- _What to produce_
Would you retype, word for word, the line with "D2: none -> schottky 1N5819 (A +3V3, K GND)" and each line after it to the end of the entries below, leaving the pictures out?

- _Provided data_
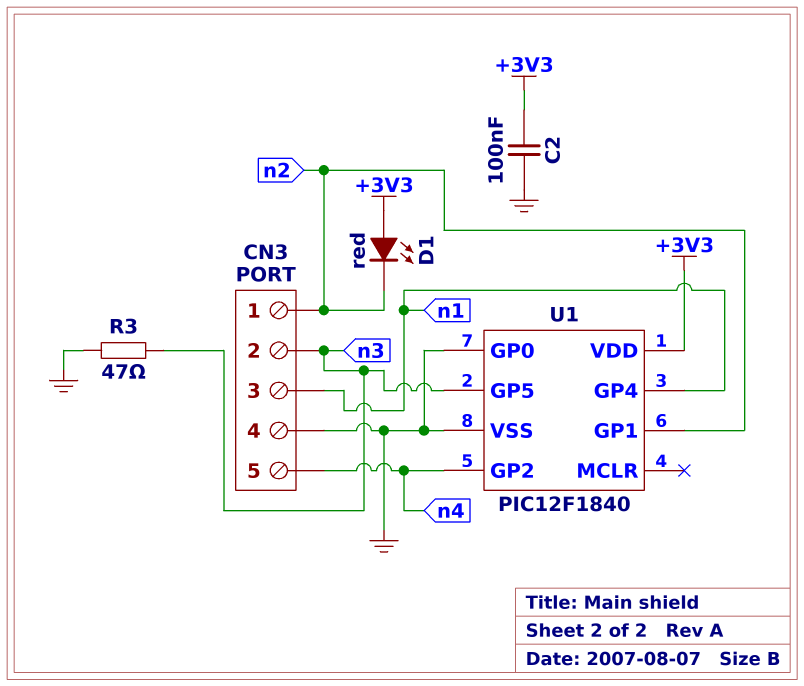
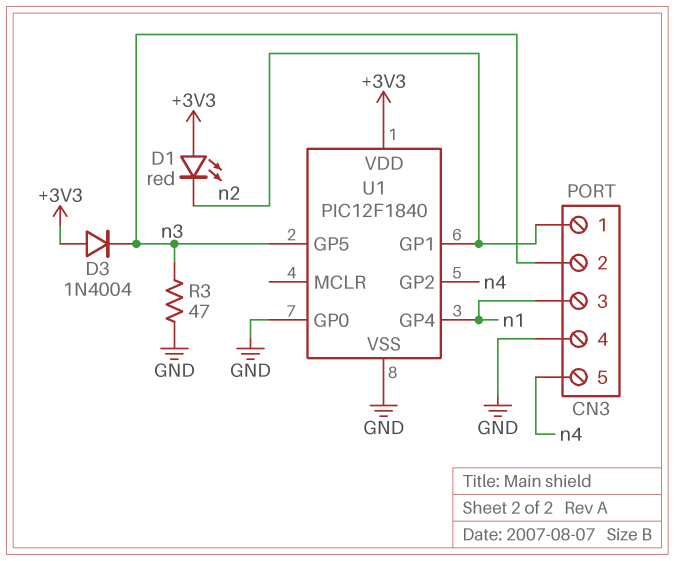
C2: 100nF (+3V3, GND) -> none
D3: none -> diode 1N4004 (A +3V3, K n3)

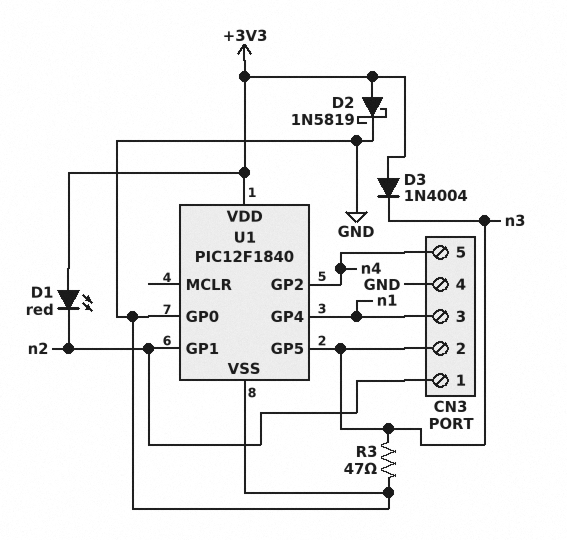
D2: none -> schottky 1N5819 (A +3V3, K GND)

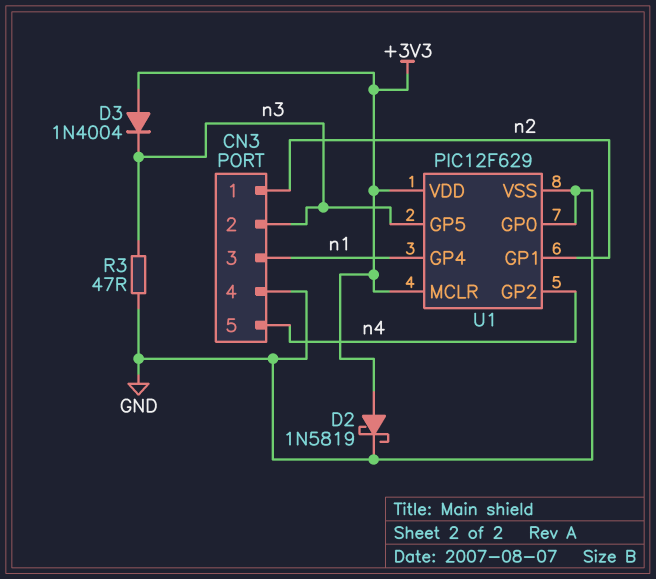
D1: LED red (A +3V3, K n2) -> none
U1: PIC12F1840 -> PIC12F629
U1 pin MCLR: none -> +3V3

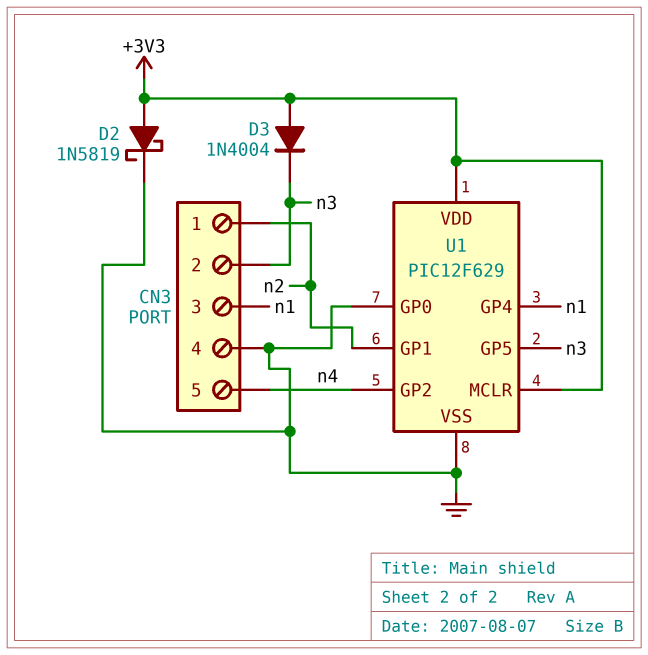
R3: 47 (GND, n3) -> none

- _Answer to the exercise_
D2: none -> schottky 1N5819 (A +3V3, K GND)

D1: LED red (A +3V3, K n2) -> none
U1: PIC12F1840 -> PIC12F629
U1 pin MCLR: none -> +3V3

R3: 47 (GND, n3) -> none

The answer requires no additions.